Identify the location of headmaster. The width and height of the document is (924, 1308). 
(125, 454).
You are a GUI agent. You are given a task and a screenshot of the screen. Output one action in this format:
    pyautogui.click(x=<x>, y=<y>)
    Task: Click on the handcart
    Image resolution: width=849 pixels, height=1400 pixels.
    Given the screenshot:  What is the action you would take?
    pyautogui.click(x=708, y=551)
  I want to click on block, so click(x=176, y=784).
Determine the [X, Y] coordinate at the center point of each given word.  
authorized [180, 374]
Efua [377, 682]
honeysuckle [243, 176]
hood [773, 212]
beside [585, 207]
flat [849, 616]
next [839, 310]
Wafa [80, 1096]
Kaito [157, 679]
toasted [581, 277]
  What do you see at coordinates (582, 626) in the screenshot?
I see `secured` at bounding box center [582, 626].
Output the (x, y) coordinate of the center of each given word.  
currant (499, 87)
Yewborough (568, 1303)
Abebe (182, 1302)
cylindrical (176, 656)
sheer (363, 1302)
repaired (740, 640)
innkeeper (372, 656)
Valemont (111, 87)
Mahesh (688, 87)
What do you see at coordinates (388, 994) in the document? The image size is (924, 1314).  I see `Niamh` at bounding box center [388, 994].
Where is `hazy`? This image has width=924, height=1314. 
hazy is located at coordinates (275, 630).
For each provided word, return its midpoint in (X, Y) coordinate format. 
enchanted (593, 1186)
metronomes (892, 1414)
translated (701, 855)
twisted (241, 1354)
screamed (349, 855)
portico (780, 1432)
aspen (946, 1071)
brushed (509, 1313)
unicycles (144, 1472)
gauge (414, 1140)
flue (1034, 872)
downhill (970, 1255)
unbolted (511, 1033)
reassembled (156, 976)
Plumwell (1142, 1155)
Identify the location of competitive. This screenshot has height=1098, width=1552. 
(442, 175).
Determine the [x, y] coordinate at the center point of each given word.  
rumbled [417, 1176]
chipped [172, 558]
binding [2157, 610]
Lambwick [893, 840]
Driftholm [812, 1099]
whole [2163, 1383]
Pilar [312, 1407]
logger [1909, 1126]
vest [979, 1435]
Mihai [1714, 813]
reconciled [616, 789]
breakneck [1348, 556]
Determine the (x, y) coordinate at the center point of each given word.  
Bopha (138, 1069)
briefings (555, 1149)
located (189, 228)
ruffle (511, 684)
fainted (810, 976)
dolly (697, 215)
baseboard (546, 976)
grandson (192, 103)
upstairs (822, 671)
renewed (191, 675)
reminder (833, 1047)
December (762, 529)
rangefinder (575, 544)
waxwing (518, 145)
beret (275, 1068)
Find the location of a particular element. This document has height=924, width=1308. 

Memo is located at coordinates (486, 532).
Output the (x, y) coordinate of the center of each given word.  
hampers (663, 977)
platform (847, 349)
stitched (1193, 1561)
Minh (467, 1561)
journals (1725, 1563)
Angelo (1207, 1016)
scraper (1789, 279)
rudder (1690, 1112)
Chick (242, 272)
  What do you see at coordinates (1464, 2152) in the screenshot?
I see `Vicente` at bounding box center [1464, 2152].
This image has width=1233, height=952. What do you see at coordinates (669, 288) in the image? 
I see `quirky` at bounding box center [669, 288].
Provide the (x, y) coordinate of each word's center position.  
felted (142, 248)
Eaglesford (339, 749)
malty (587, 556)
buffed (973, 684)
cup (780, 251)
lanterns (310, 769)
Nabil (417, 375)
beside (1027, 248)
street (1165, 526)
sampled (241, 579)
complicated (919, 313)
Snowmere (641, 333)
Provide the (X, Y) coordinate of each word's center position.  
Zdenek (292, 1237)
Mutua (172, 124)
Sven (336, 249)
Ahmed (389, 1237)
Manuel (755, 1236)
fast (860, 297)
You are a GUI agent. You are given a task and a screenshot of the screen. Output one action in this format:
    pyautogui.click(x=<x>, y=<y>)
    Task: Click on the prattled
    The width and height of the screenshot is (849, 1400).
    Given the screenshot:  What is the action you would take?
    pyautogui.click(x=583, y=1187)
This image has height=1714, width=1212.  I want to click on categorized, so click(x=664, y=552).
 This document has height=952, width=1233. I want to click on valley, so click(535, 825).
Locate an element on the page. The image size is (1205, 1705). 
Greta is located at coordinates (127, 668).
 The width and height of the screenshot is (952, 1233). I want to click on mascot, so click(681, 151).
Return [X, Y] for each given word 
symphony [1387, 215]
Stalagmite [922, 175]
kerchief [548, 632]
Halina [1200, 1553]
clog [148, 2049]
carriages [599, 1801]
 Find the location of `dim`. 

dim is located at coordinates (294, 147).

[Job]
Resize the items from the line with "whole [2163, 1383]" through the line with "renewed (191, 675)", including both of those lines. Write each line again, requests as well, and multiply every coordinate in the answers by 2.25, rounding to whole numbers with halves going up.

[Solved exercise]
whole [4867, 3112]
Pilar [702, 3166]
logger [4295, 2534]
vest [2203, 3229]
Mihai [3857, 1829]
reconciled [1386, 1775]
breakneck [3033, 1251]
Determine the (x, y) coordinate at the center point of each given word.  
Bopha (311, 2405)
briefings (1249, 2585)
located (425, 513)
ruffle (1150, 1539)
fainted (1823, 2196)
dolly (1568, 484)
baseboard (1229, 2196)
grandson (432, 232)
upstairs (1850, 1510)
renewed (430, 1519)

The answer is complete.